Top of Supplied entries

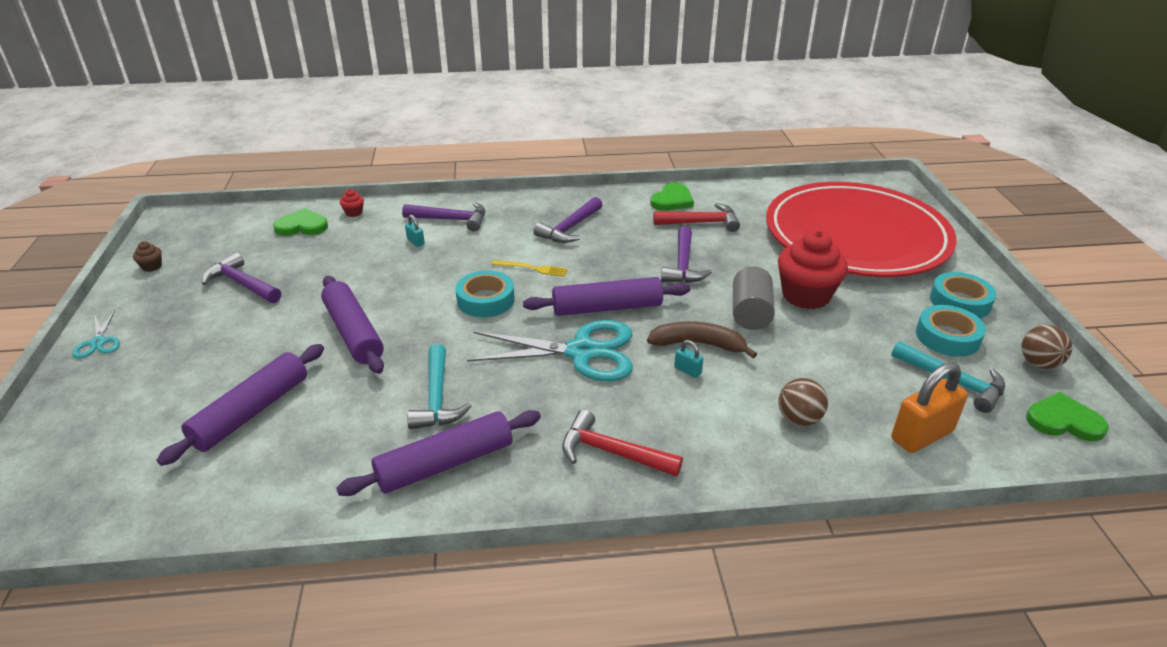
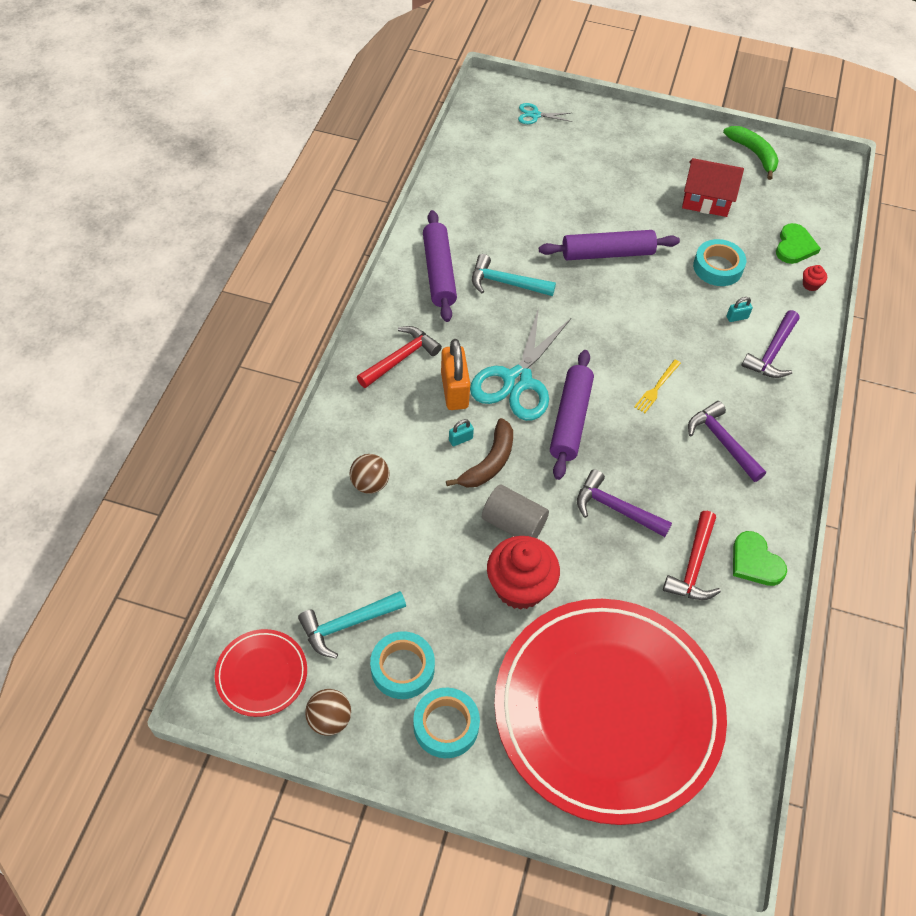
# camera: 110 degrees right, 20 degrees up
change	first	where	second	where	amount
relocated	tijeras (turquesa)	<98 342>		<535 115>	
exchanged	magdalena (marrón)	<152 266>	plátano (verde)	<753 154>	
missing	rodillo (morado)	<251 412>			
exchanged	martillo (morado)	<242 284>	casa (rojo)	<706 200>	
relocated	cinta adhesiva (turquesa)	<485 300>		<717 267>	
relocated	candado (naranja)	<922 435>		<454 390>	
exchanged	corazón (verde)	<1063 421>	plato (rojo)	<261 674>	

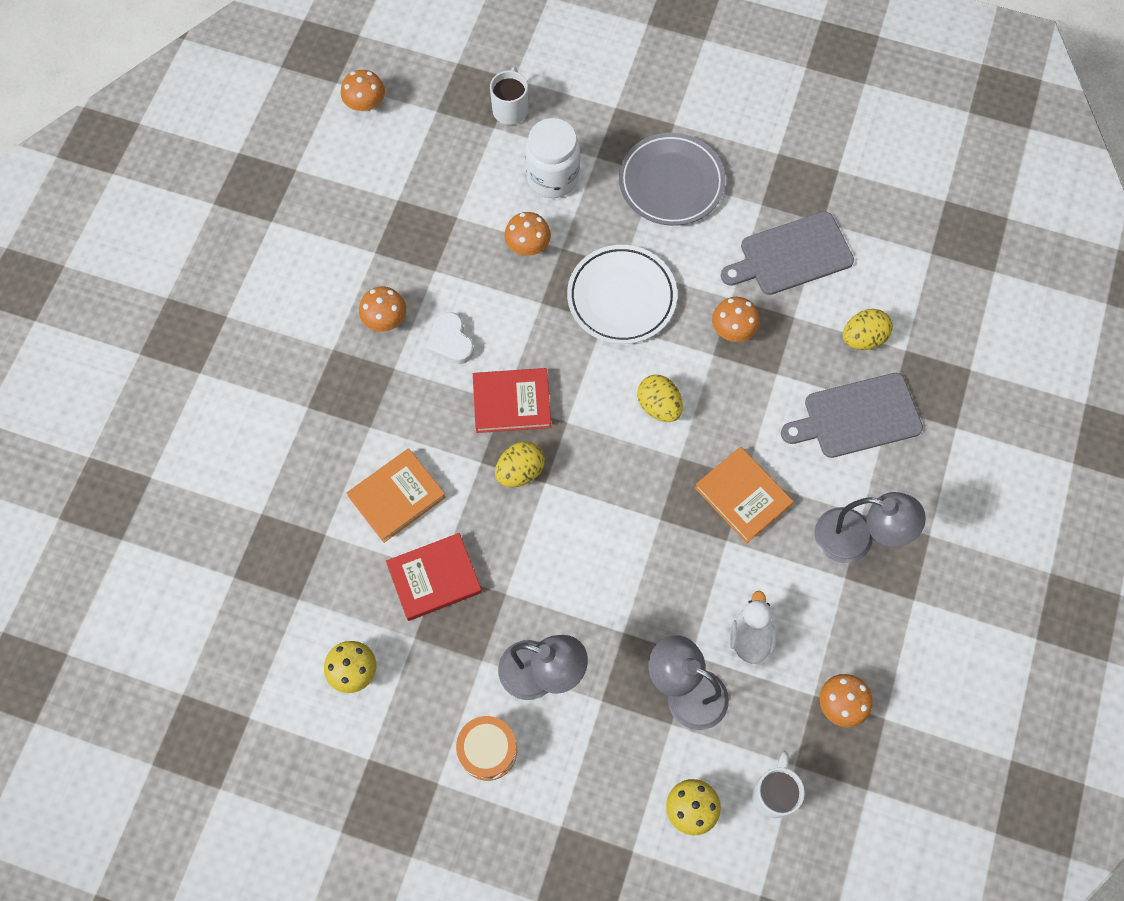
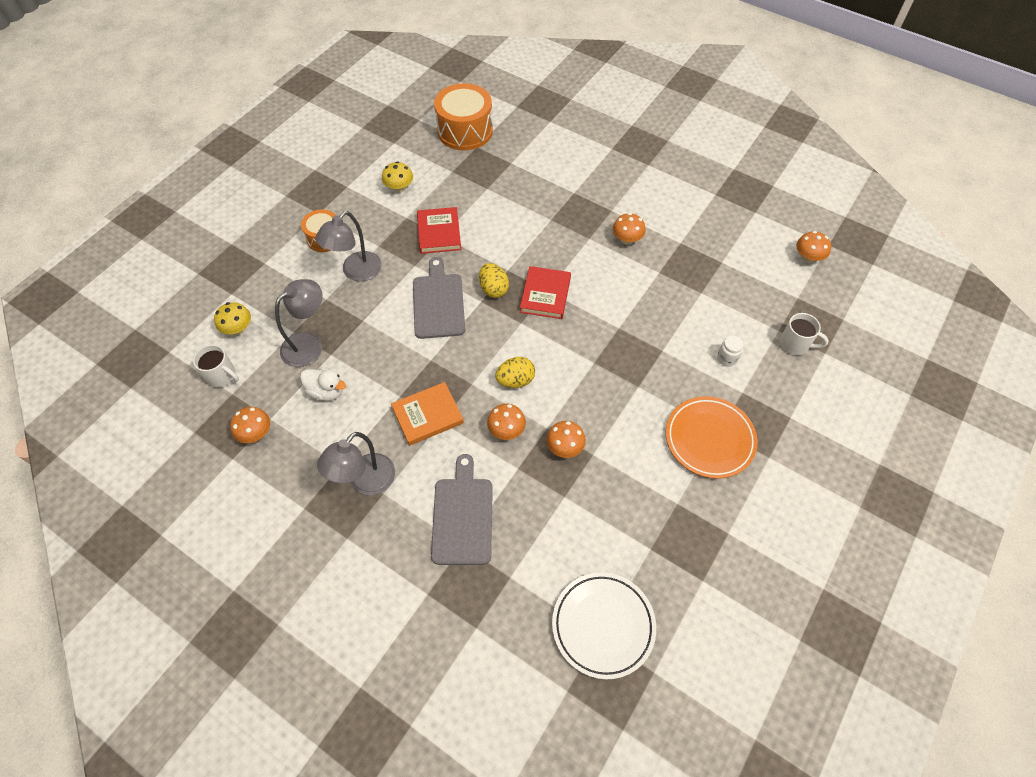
# camera: 105 degrees right, 10 degrees down
change	first	where	second	where	amount
missing	libro (naranja)	<397 497>			
missing	corazón (blanco)	<450 341>			
relocated	seta (naranja)	<528 245>		<506 430>	
size	tarro (blanco)	<552 177>		<727 358>	x0.50
relocated	plato (blanco)	<621 297>		<603 625>	
colour	plato (gris)	<671 183>	plato (naranja)	<709 439>	
relocated	tabla de cortar (gris)	<791 255>		<438 303>	
missing	huevo (amarillo)	<863 338>			
appeared			tambor (naranja)	<465 131>	

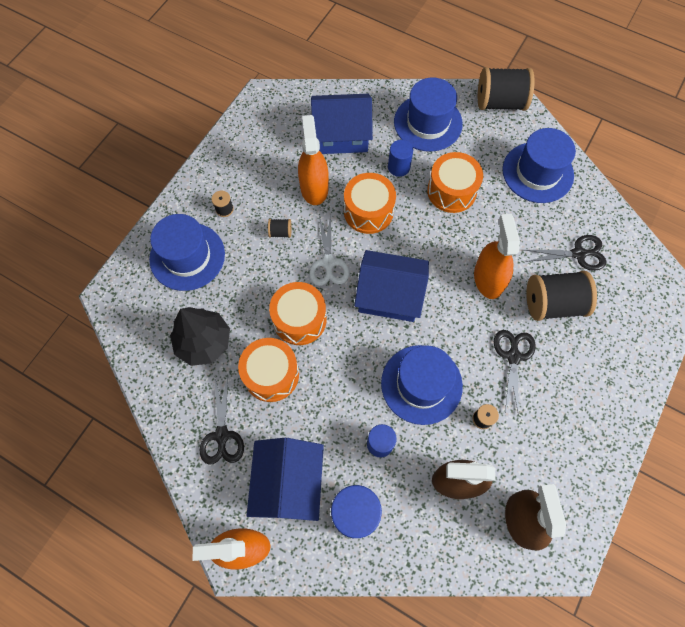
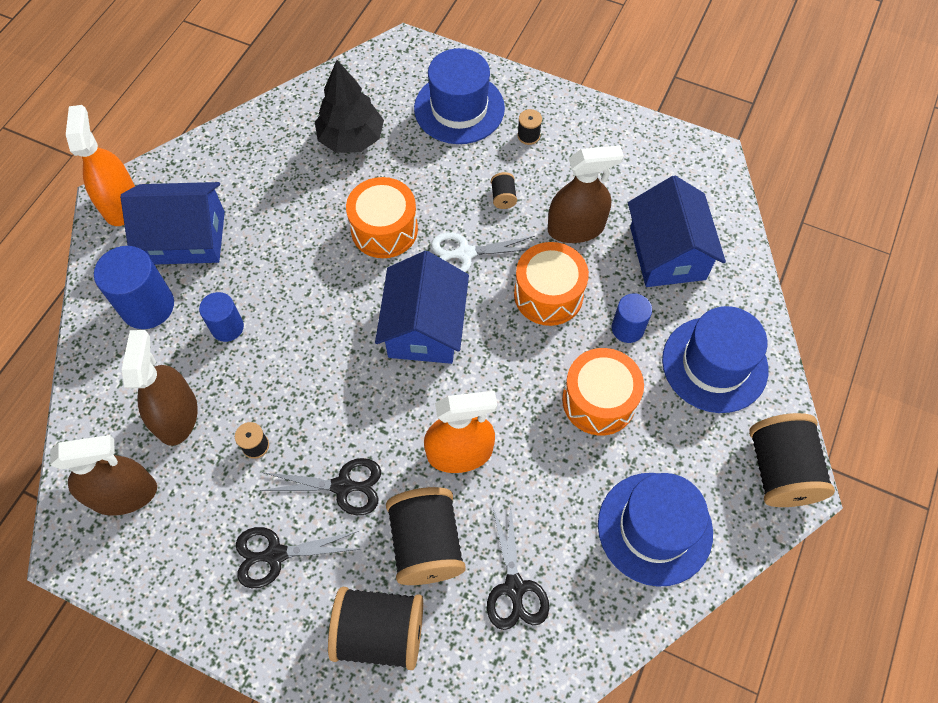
# camera: 85 degrees right, 5 degrees down
change	first	where	second	where	amount
relocated	tijeras (negro)	<222 435>		<276 554>	
missing	tambor (naranja)	<271 374>			
colour	pulverizador (naranja)	<314 187>	pulverizador (marrón)	<576 228>	
missing	sombrero (azul)	<421 384>			
appeared			carrete (negro)	<380 632>	

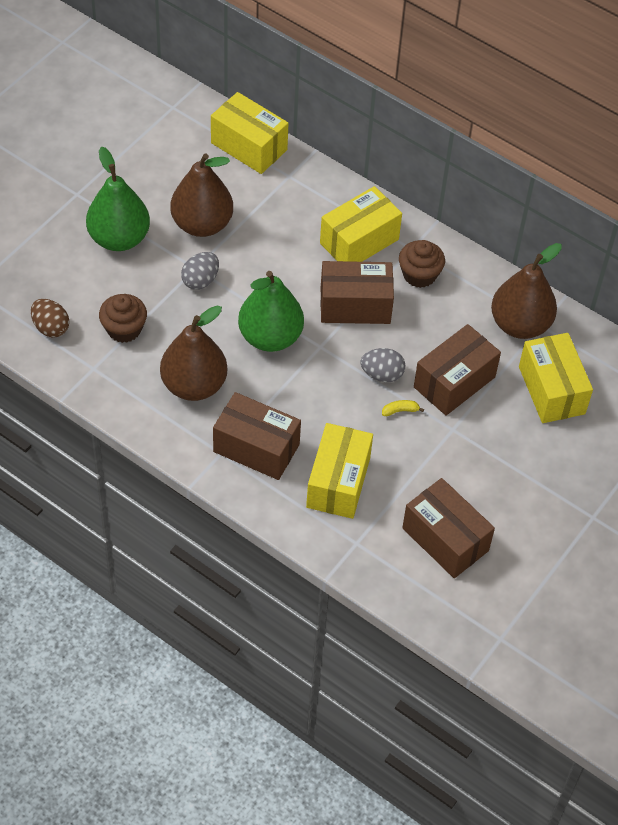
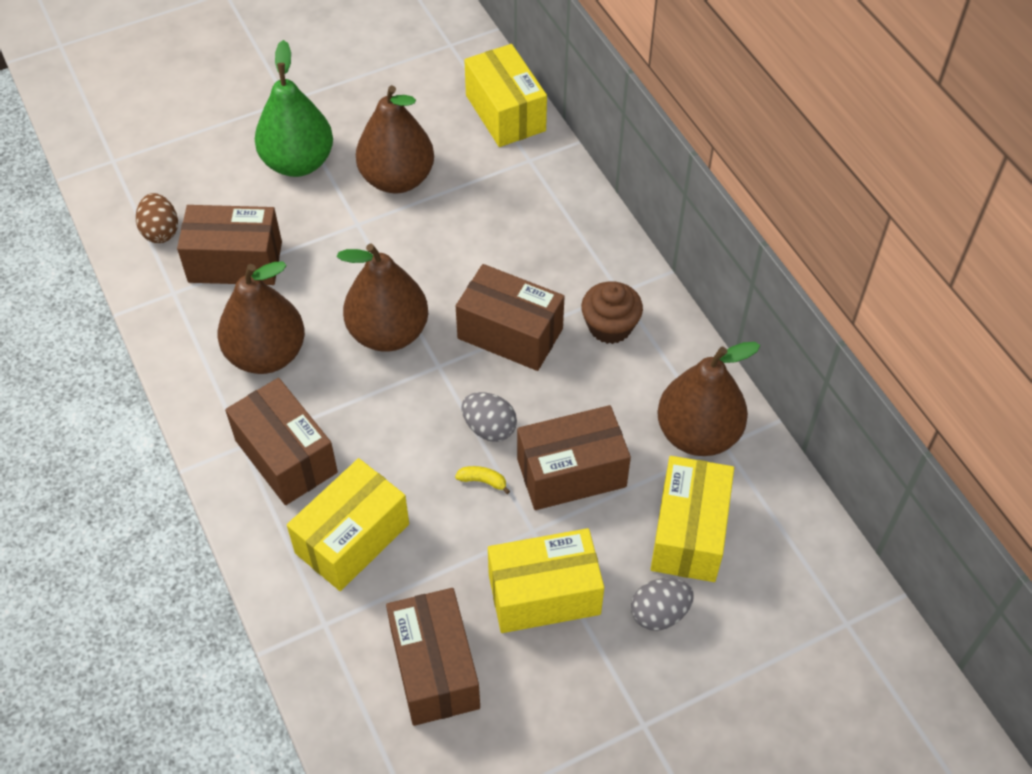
# camera: 30 degrees right, 0 degrees up
change	first	where	second	where	amount
exchanged	magdalena (marrón)	<124 329>	caja (marrón)	<235 262>	
relocated	huevo (gris)	<200 280>		<659 613>	
colour	pera (verde)	<270 337>	pera (marrón)	<388 333>	
relocated	caja (amarillo)	<359 241>		<544 594>	

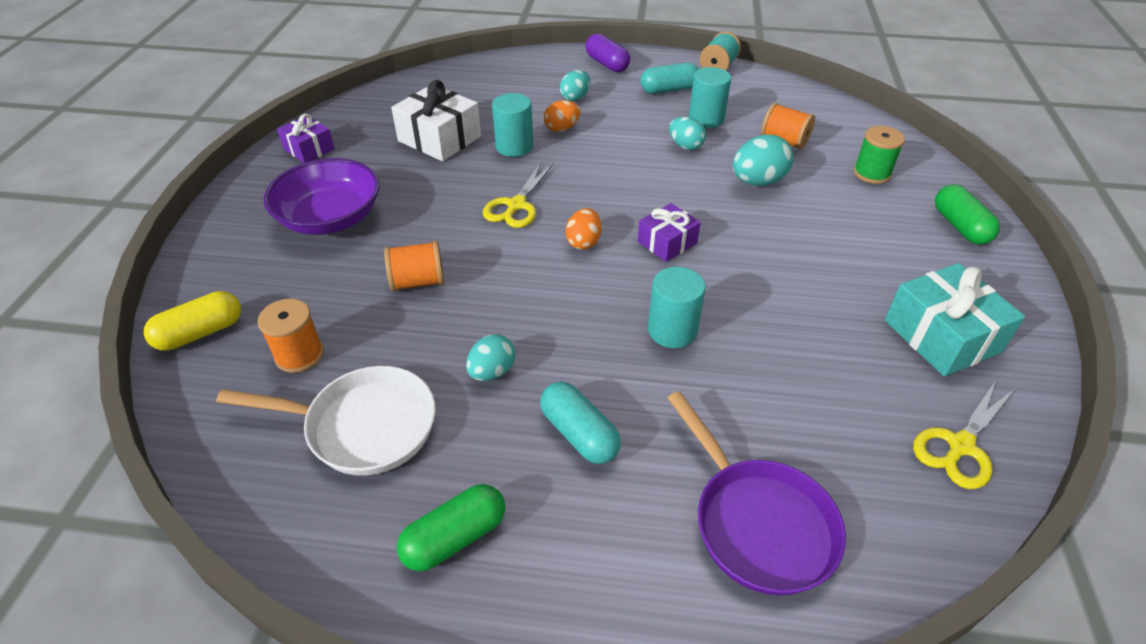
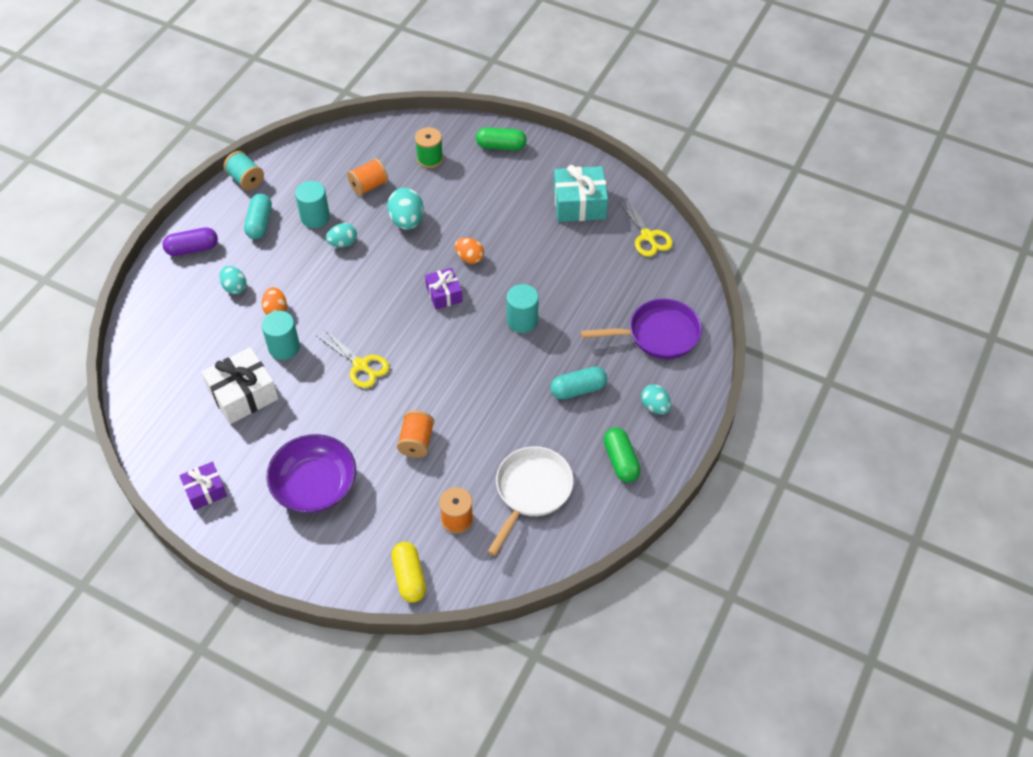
# camera: 70 degrees left, 10 degrees up
change	first	where	second	where	amount
relocated	huevo (turquesa)	<492 372>		<655 406>	
relocated	huevo (naranja)	<583 242>		<469 258>	

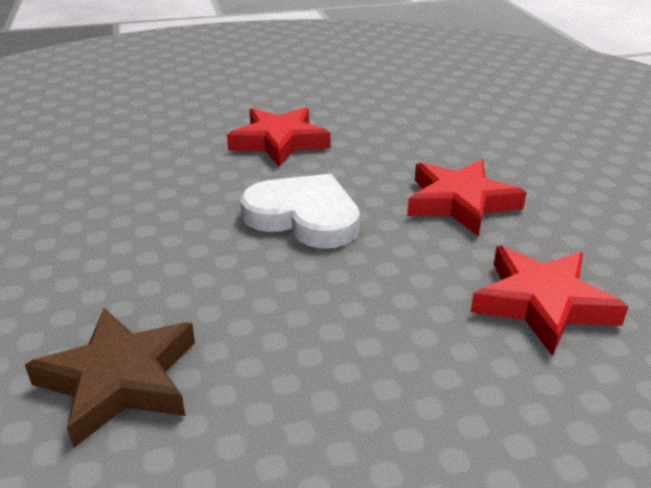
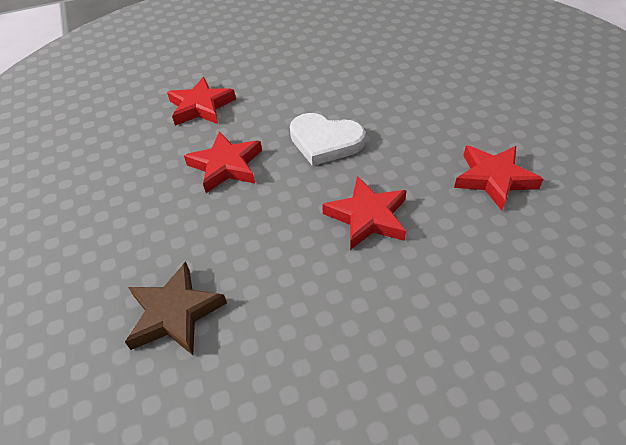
# camera: 175 degrees right, 15 degrees up
change	first	where	second	where	amount
relocated	estrella (marrón)	<119 380>		<175 313>	
appeared			estrella (rojo)	<493 179>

Bottom of Supplied entries

**Problem statement**.
Search the listing for the word "morado" and state how many lines contain it. Nothing else belongs in the reply.

**Result of the task**.
2